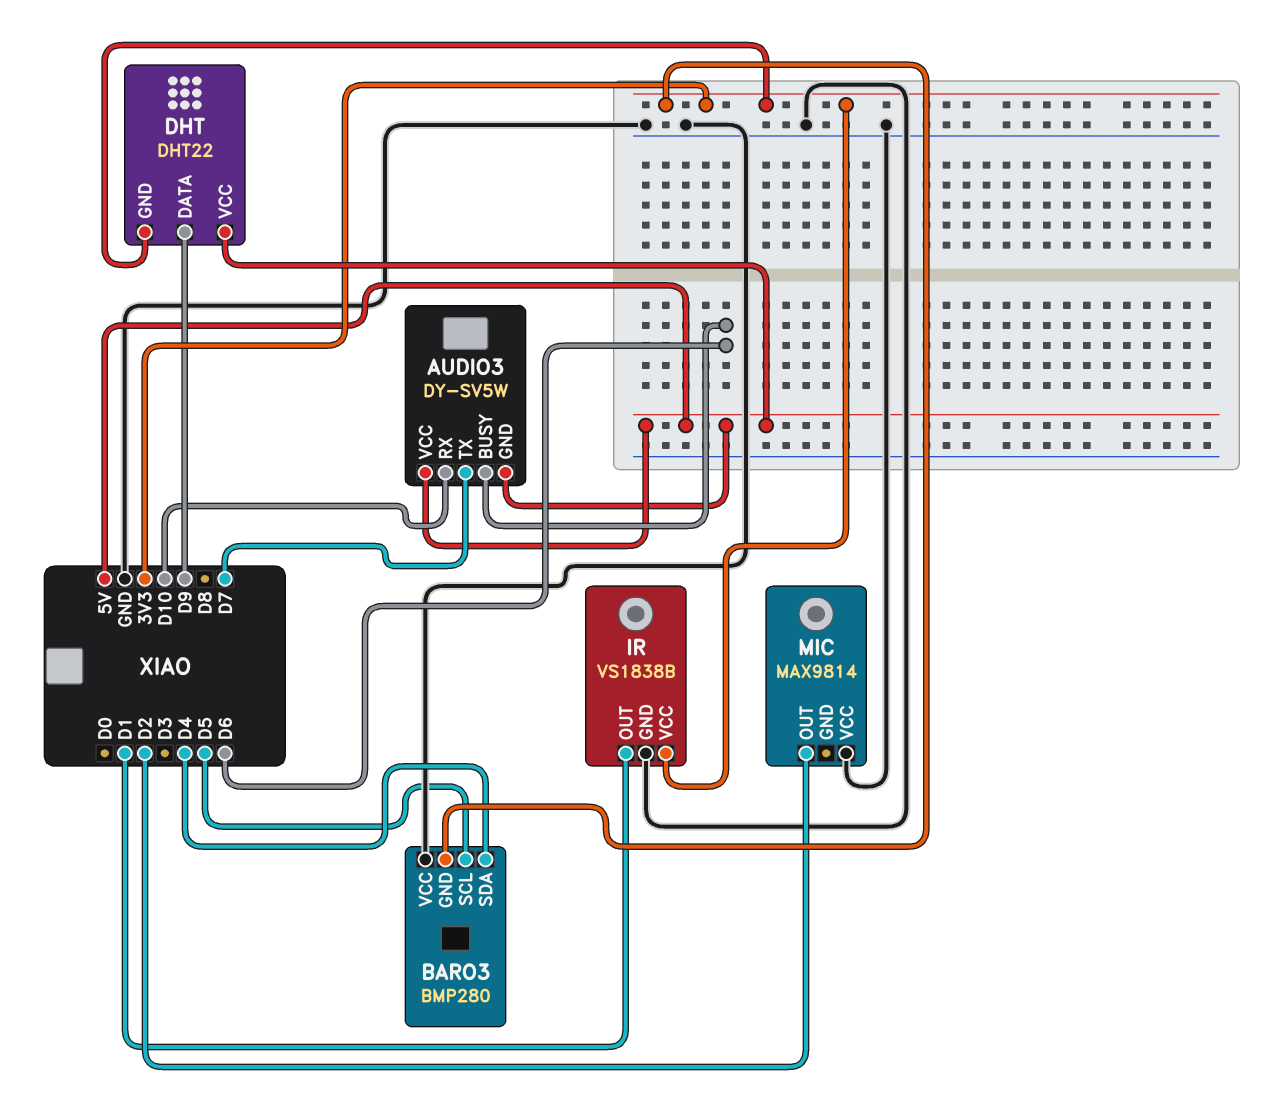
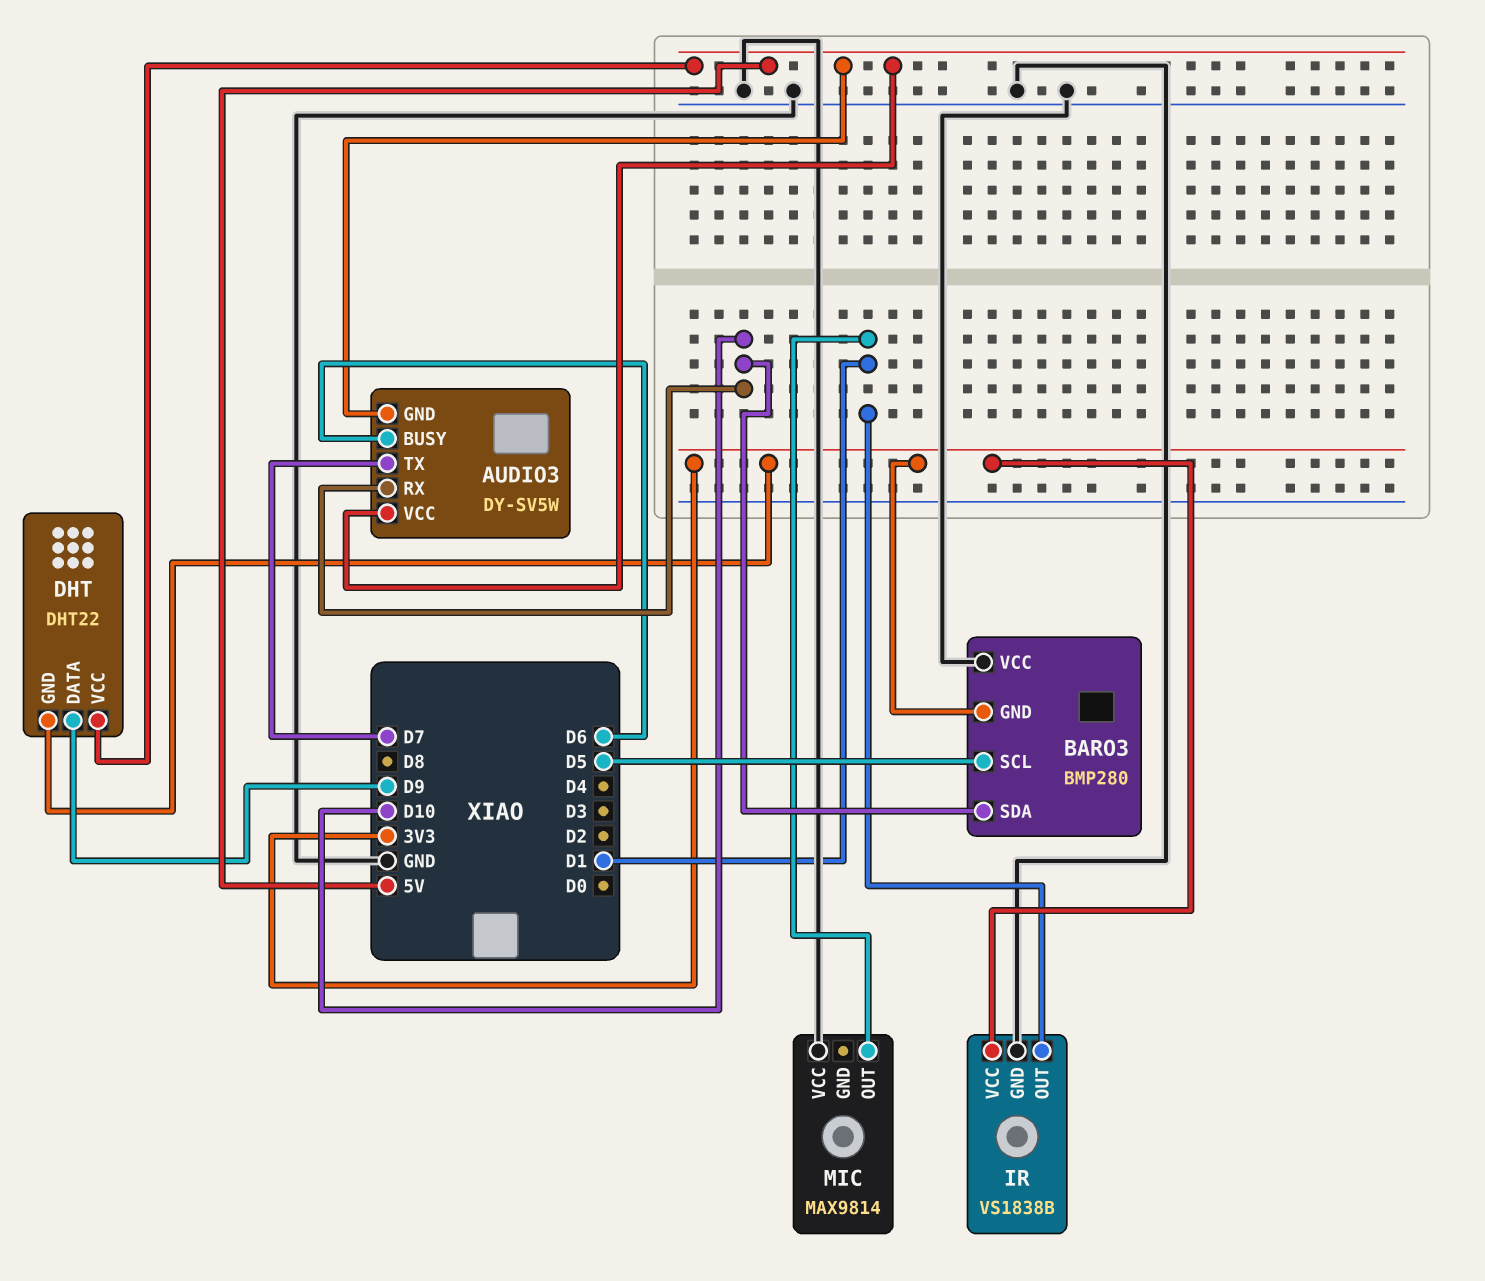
BARO3 pin SDA: D4 -> D10
MIC pin OUT: D2 -> D1

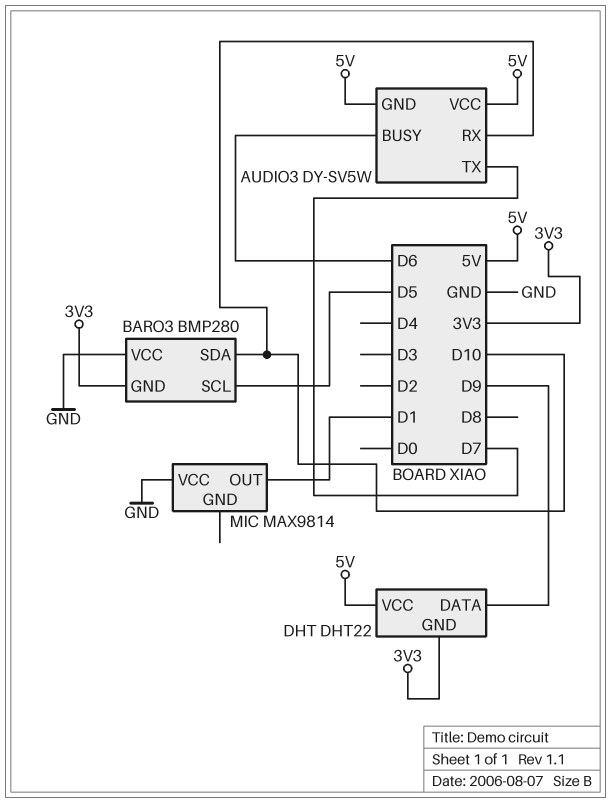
IR: VS1838B -> none
IR pin GND: GND -> none
IR pin OUT: D1 -> none
IR pin VCC: 3V3 -> none

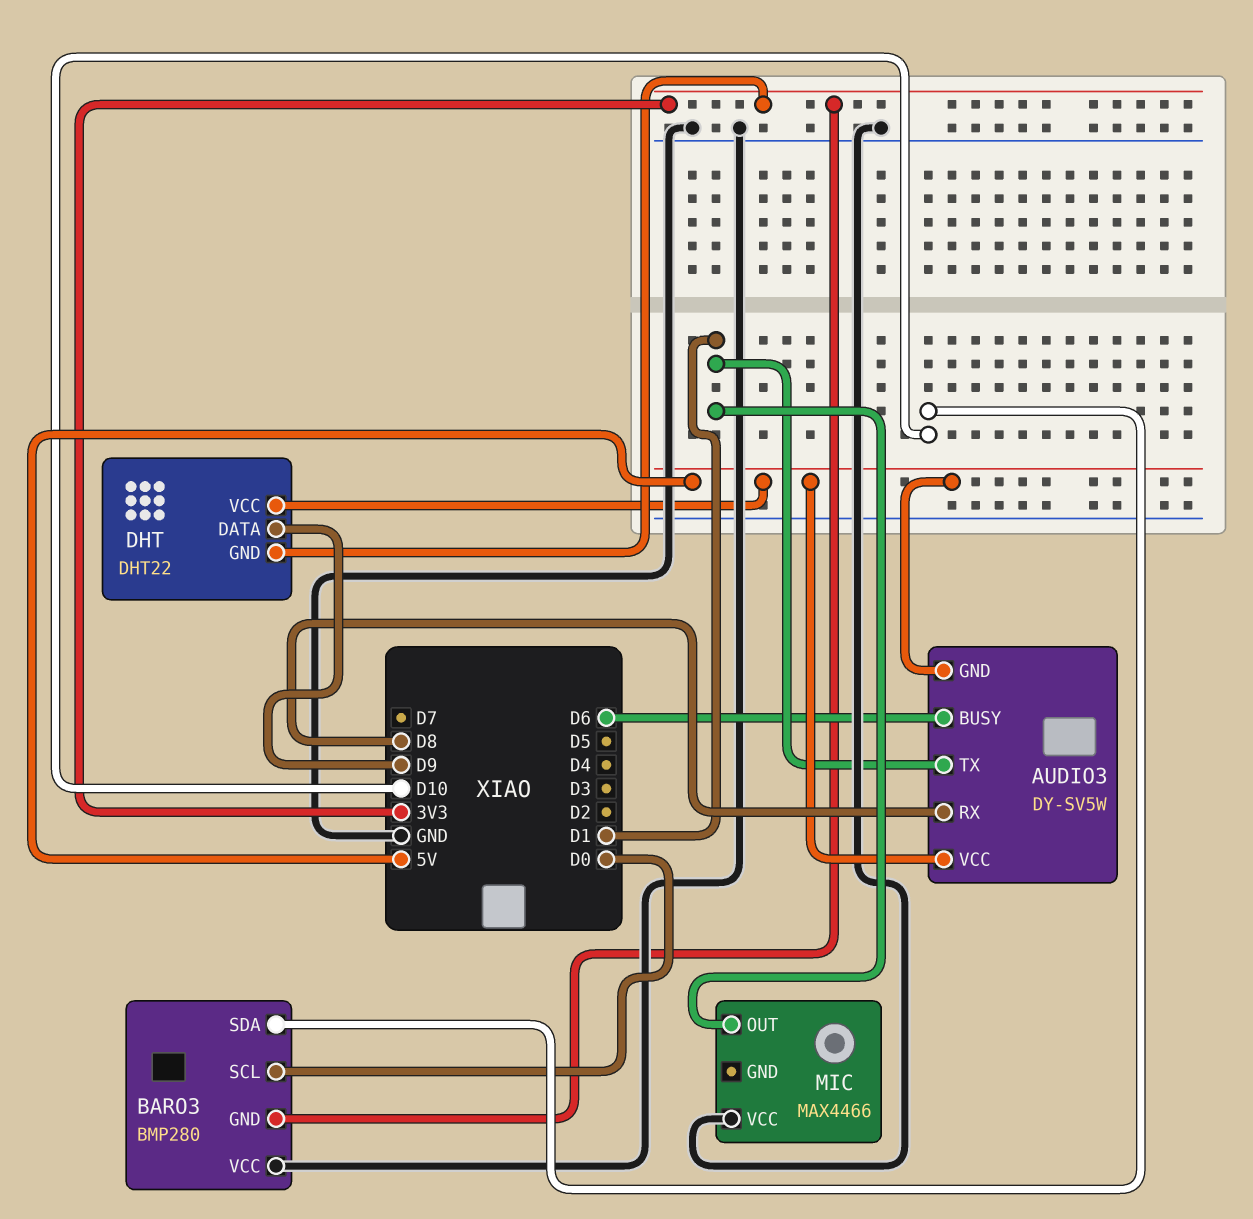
AUDIO3 pin RX: D10 -> D8
AUDIO3 pin TX: D7 -> D1
BARO3 pin SCL: D5 -> D0
MIC: MAX9814 -> MAX4466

◆ **TASK STATEMENT**
After locating the line with "IR pin GND: GND -> none" in the listing above, transcribe it and every line after it to the last, exactly, with no pictures.

◆ **FINISHED EXERCISE**
IR pin GND: GND -> none
IR pin OUT: D1 -> none
IR pin VCC: 3V3 -> none

AUDIO3 pin RX: D10 -> D8
AUDIO3 pin TX: D7 -> D1
BARO3 pin SCL: D5 -> D0
MIC: MAX9814 -> MAX4466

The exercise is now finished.